■ Data shown:

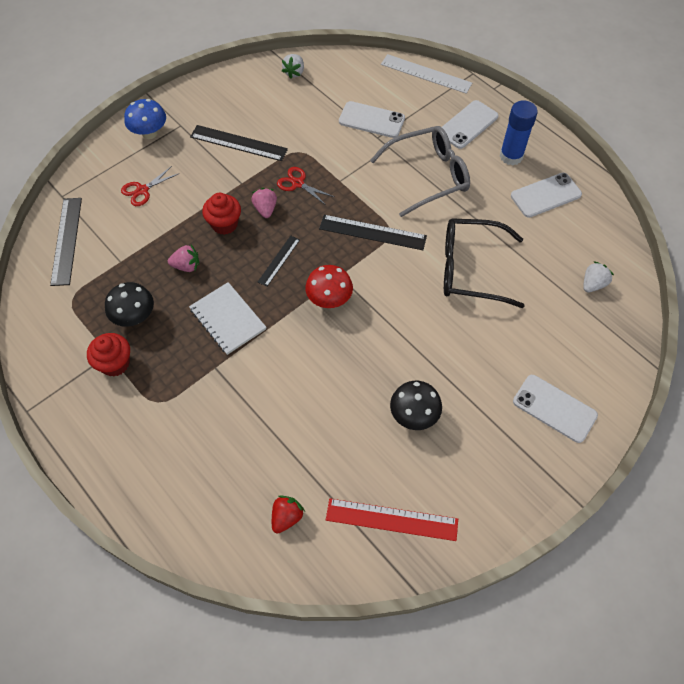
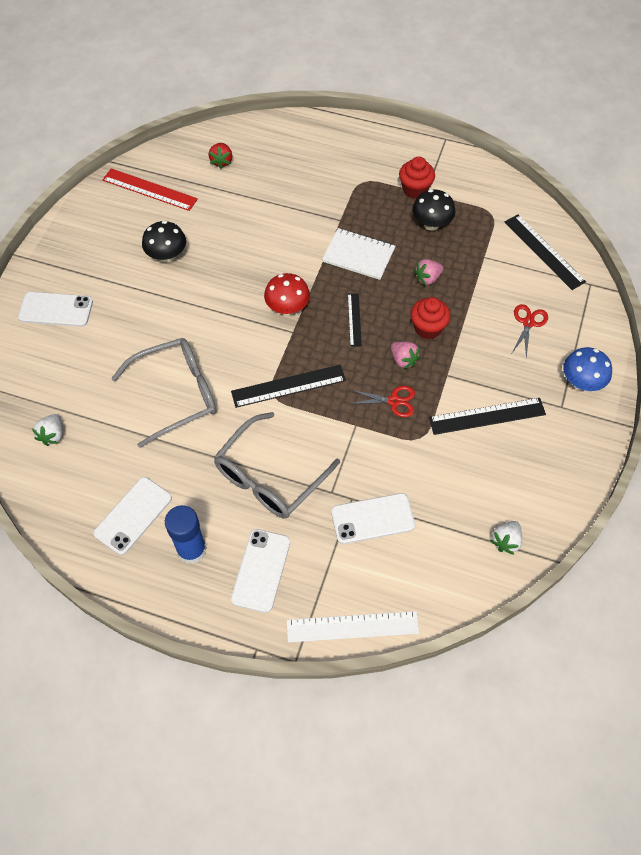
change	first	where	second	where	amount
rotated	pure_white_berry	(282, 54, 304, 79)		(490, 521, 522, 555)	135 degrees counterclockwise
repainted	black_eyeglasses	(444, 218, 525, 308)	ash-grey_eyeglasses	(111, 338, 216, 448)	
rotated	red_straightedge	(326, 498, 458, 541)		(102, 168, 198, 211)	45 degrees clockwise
---
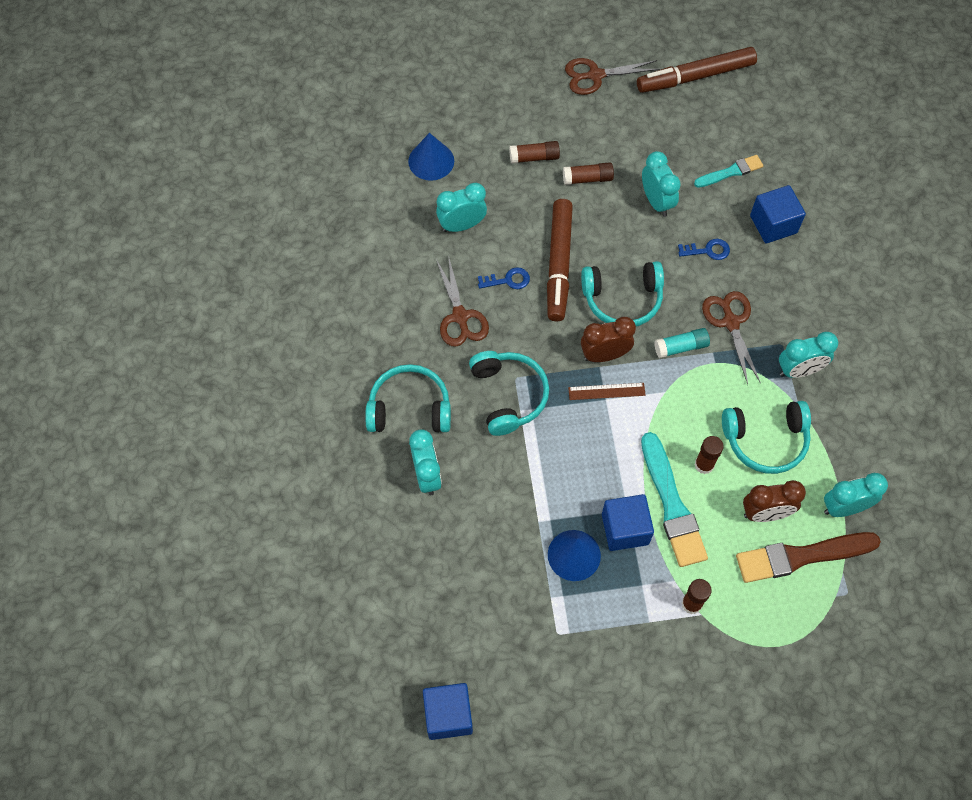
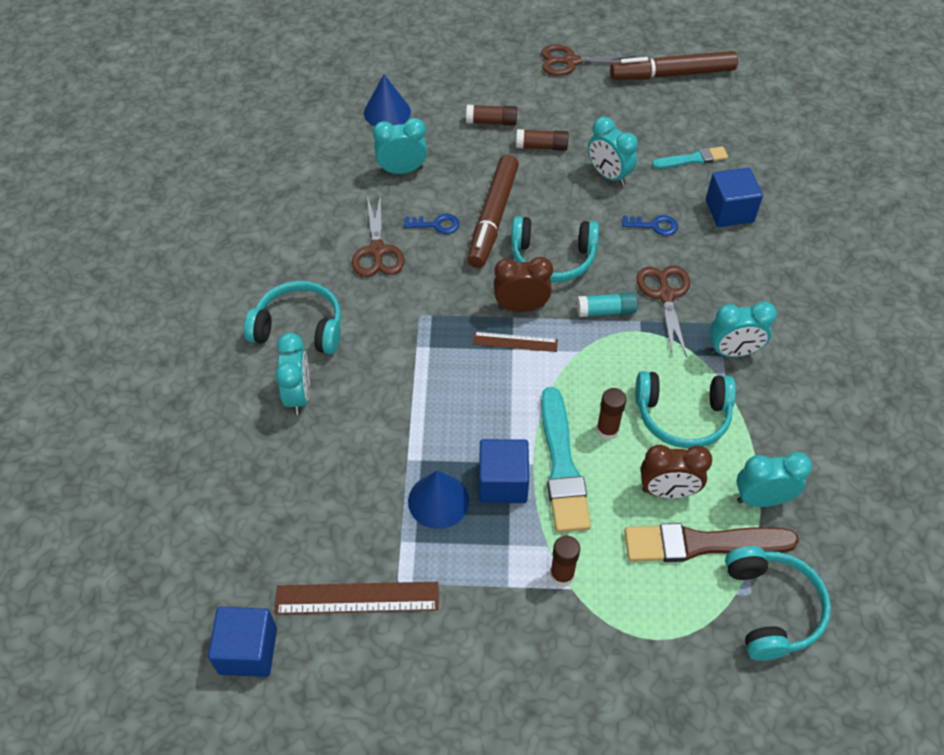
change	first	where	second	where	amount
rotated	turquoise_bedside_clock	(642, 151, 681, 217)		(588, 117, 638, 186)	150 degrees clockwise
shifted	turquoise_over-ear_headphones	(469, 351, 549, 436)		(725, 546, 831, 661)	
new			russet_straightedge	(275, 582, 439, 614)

■ Try it:
Lines of the listing above that hold the string "degrees" should each be copied.

■ Your solution:
rotated	pure_white_berry	(282, 54, 304, 79)		(490, 521, 522, 555)	135 degrees counterclockwise
rotated	red_straightedge	(326, 498, 458, 541)		(102, 168, 198, 211)	45 degrees clockwise
rotated	turquoise_bedside_clock	(642, 151, 681, 217)		(588, 117, 638, 186)	150 degrees clockwise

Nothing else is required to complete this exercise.